[Data excerpts]
# # # # # # #

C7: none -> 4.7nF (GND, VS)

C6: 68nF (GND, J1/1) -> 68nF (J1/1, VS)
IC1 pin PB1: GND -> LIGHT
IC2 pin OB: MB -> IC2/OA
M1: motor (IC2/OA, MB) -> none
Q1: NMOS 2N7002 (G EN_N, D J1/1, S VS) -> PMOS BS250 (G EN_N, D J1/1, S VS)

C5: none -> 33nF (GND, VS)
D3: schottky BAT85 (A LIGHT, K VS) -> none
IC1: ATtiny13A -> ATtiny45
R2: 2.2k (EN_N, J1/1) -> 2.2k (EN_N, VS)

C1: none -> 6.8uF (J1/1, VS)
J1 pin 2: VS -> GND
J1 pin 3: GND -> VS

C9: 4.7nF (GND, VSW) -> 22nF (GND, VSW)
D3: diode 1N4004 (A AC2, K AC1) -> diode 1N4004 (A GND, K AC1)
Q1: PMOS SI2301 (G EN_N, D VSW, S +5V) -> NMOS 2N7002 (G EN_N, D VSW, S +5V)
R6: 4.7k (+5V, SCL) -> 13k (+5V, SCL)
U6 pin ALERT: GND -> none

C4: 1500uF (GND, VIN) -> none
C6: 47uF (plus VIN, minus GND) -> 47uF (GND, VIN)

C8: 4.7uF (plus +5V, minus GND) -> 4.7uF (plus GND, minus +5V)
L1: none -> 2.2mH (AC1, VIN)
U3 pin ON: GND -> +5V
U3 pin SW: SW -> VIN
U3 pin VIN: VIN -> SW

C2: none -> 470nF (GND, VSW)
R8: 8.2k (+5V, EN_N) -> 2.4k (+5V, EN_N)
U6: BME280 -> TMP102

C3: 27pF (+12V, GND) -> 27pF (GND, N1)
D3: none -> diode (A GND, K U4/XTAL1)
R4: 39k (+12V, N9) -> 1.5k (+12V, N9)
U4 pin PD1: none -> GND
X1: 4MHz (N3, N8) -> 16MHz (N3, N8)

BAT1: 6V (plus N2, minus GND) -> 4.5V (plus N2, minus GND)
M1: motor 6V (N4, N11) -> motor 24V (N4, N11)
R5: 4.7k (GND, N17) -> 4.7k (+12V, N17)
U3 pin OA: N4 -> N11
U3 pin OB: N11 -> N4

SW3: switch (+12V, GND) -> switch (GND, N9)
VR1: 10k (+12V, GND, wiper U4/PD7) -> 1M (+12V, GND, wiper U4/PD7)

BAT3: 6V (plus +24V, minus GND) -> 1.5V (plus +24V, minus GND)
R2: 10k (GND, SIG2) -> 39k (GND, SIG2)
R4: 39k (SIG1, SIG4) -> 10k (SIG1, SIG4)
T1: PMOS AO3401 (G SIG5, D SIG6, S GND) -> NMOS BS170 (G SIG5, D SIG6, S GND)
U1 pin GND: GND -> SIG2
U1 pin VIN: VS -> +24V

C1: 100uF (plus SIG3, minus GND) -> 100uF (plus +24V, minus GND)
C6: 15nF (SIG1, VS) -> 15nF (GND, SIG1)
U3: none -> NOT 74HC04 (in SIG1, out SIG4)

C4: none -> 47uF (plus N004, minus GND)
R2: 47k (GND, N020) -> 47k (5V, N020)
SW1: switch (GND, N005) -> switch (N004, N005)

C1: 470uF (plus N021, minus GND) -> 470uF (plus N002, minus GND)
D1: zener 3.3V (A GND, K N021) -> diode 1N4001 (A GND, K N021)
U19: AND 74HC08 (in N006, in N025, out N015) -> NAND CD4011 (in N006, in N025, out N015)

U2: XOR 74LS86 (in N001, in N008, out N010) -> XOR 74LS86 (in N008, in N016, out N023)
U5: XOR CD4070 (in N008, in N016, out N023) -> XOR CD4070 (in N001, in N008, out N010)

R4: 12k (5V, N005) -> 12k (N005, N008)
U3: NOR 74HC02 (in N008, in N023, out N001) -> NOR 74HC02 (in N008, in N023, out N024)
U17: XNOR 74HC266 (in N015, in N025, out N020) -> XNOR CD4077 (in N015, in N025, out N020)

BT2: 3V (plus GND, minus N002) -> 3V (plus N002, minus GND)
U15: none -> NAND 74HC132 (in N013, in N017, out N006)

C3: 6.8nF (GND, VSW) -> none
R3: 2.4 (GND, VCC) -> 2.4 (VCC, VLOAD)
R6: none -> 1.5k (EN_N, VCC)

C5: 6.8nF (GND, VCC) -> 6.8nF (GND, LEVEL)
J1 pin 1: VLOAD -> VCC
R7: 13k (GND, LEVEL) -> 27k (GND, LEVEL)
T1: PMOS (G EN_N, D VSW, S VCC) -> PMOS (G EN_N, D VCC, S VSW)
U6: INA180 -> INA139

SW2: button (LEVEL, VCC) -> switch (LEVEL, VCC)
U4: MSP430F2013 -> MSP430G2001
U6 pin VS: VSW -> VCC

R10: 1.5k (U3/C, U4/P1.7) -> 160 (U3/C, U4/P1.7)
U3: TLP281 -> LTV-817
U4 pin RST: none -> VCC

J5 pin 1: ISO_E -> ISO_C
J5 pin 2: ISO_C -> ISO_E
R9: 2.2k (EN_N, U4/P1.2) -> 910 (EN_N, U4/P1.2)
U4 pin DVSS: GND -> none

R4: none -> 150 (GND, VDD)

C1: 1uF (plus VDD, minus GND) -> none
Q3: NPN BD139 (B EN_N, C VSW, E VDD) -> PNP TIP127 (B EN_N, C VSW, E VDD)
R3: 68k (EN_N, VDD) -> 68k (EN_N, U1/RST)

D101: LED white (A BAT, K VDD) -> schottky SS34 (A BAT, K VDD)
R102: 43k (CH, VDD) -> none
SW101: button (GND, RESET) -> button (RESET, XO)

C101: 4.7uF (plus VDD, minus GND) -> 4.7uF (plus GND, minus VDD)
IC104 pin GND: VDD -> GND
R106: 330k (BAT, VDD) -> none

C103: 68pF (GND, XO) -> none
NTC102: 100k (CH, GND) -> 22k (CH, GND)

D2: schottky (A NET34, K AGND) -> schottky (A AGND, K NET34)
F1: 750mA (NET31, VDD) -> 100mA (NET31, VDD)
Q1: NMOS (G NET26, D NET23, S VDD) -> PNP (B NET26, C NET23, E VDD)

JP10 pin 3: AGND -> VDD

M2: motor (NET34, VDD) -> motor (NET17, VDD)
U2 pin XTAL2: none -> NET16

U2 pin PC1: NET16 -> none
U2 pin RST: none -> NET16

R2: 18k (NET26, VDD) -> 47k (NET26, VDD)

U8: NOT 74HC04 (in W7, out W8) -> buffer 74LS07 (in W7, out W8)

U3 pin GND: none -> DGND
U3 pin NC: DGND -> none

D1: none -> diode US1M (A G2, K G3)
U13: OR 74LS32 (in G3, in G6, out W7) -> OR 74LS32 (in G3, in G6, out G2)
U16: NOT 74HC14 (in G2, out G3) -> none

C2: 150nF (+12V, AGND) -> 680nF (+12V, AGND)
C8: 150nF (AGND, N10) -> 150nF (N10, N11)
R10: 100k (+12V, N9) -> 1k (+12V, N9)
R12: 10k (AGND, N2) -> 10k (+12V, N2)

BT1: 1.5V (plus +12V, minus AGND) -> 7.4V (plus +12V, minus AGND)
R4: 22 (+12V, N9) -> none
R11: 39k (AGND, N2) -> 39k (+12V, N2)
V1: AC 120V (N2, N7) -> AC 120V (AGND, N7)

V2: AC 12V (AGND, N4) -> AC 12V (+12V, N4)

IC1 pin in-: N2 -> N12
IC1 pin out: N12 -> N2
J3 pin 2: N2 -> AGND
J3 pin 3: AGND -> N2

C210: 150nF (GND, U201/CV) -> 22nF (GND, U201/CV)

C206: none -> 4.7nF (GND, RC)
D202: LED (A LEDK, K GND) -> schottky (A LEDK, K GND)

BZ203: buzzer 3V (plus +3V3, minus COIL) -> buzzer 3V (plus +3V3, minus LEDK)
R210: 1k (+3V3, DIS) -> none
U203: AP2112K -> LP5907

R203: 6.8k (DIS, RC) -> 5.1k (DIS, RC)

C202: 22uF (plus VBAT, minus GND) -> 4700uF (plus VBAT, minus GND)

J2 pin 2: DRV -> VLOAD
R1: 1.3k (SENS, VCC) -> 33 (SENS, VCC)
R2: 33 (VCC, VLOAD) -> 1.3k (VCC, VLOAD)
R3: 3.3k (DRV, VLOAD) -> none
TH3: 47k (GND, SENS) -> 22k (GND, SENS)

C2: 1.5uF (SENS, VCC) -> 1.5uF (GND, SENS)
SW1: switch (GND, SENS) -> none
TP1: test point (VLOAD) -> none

# # # # # # #

### Your objective
Read the entries above, then pull out the lines that include "motor".

### Task answer
M1: motor (IC2/OA, MB) -> none
M1: motor 6V (N4, N11) -> motor 24V (N4, N11)
M2: motor (NET34, VDD) -> motor (NET17, VDD)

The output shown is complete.